* PROMPT: Where an entry contains a picture, skip the picture and write out everything else exactly.

* SUPPLIED DATA:
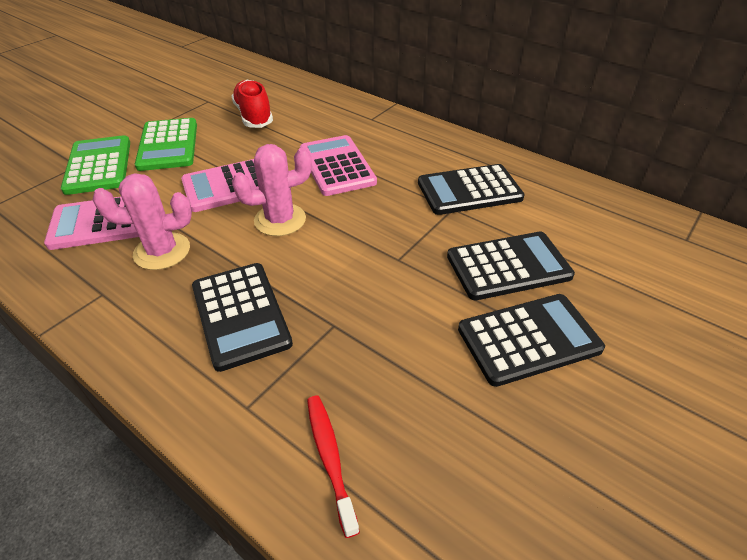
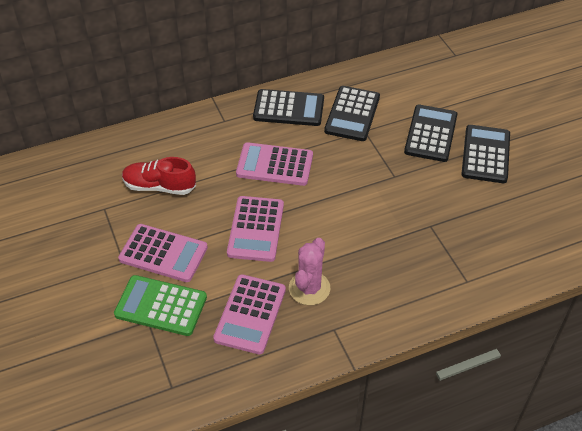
camera: 60 degrees left, 5 degrees up
(168, 145) = (163, 253): green calculator -> pink calculator
(241, 315) = (397, 264): black calculator -> black calculator (288, 108)
(280, 220) = (317, 217): pink cactus -> none
(330, 458) = (514, 259): red toothbrush -> none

* SOLVED EXERCISE:
camera: 60 degrees left, 5 degrees up
(168, 145) = (163, 253): green calculator -> pink calculator
(241, 315) = (397, 264): black calculator -> black calculator (288, 108)
(280, 220) = (317, 217): pink cactus -> none
(330, 458) = (514, 259): red toothbrush -> none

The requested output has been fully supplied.